**Work instructions:**
An exact copy of the entries, with every picture omitted, is what is needed here.
==*==
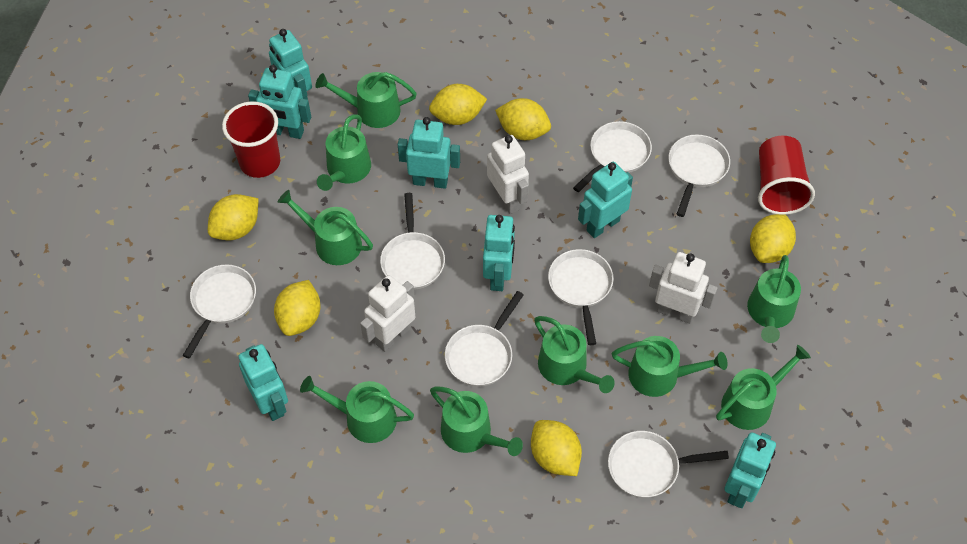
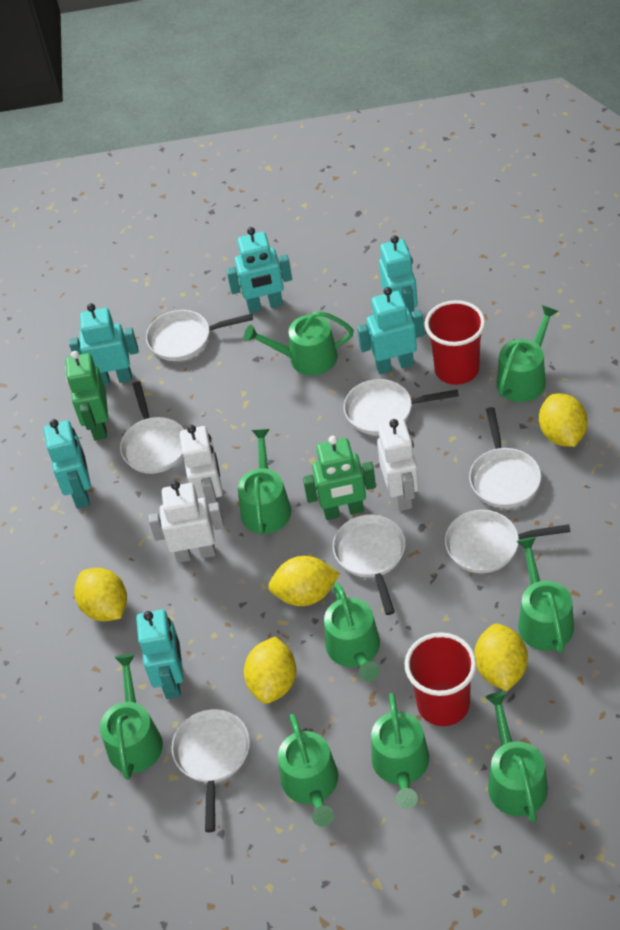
green robot: 0 -> 2
turquoise robot: 7 -> 6
yellow lemon: 6 -> 5

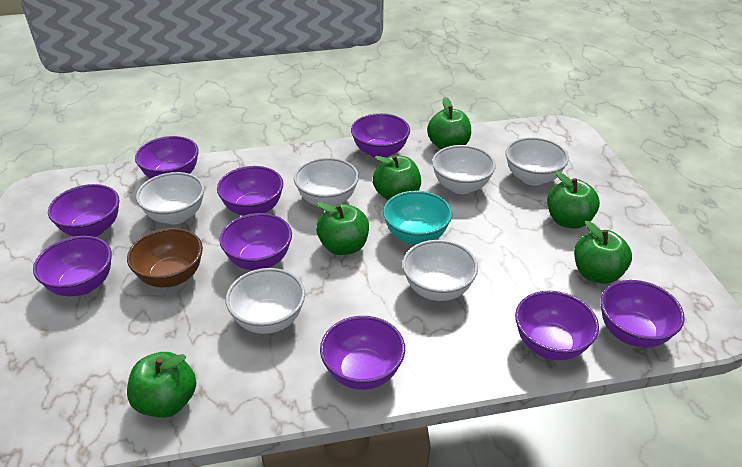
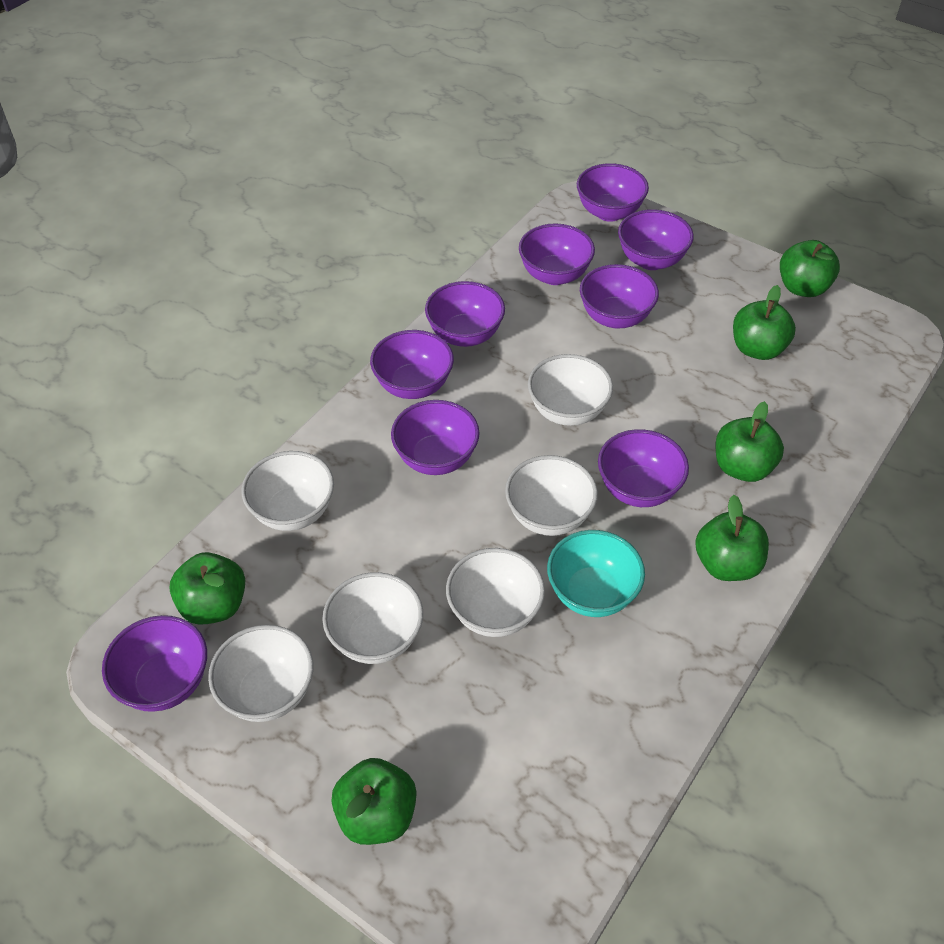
brown bowl: 1 -> 0

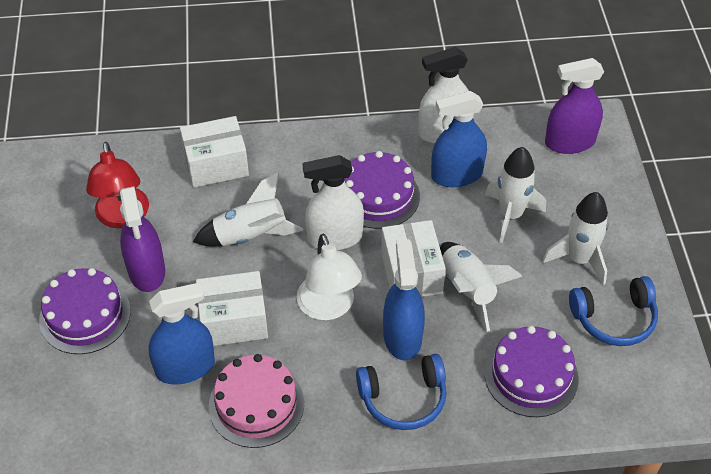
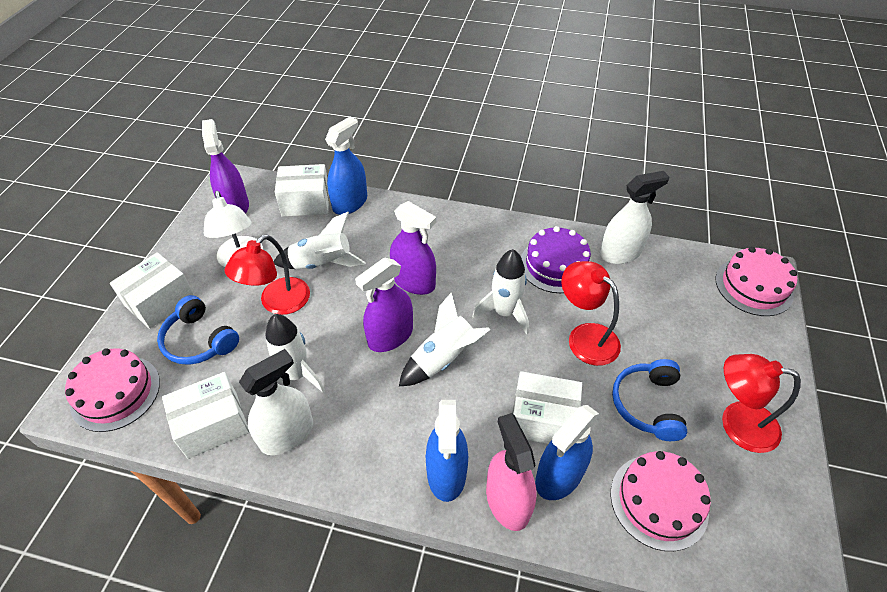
pink cake: 1 -> 3
pink spray bottle: 0 -> 1
purple cake: 3 -> 1
purple spray bottle: 2 -> 3
red lamp: 1 -> 3
white box: 3 -> 4

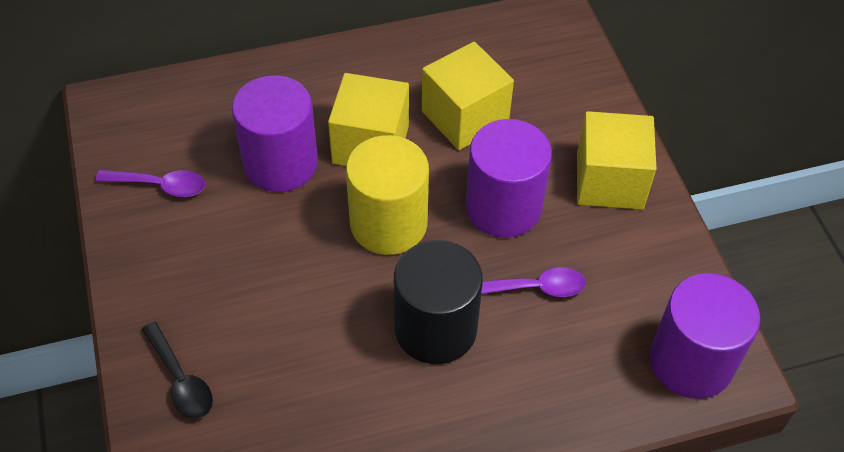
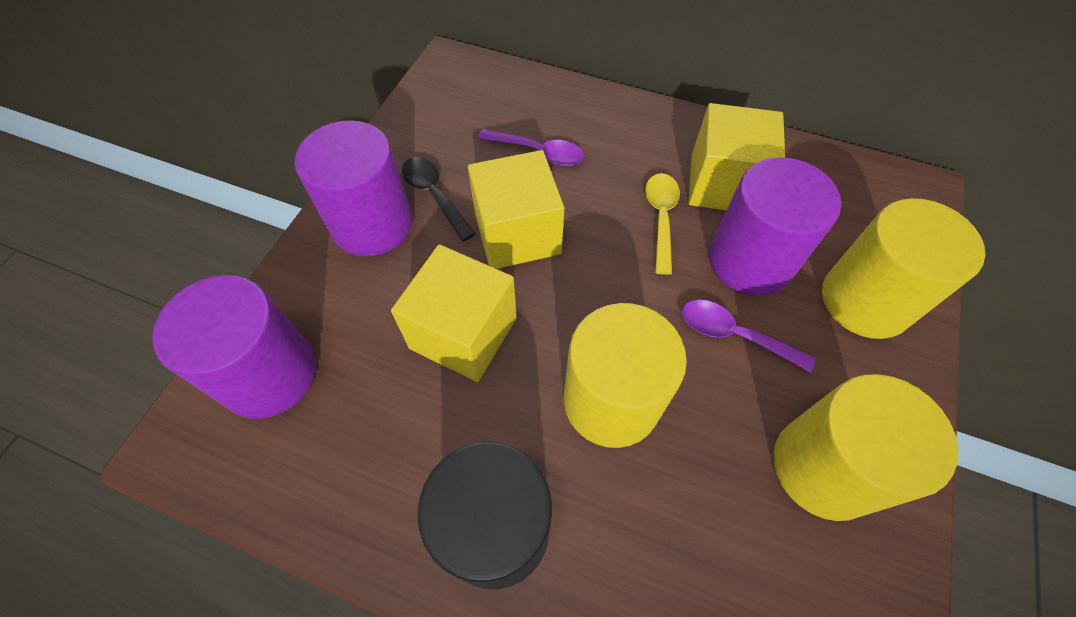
yellow cylinder: 1 -> 3
yellow spoon: 0 -> 1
==*==
**Response to the task:**
green robot: 0 -> 2
turquoise robot: 7 -> 6
yellow lemon: 6 -> 5

brown bowl: 1 -> 0

pink cake: 1 -> 3
pink spray bottle: 0 -> 1
purple cake: 3 -> 1
purple spray bottle: 2 -> 3
red lamp: 1 -> 3
white box: 3 -> 4

yellow cylinder: 1 -> 3
yellow spoon: 0 -> 1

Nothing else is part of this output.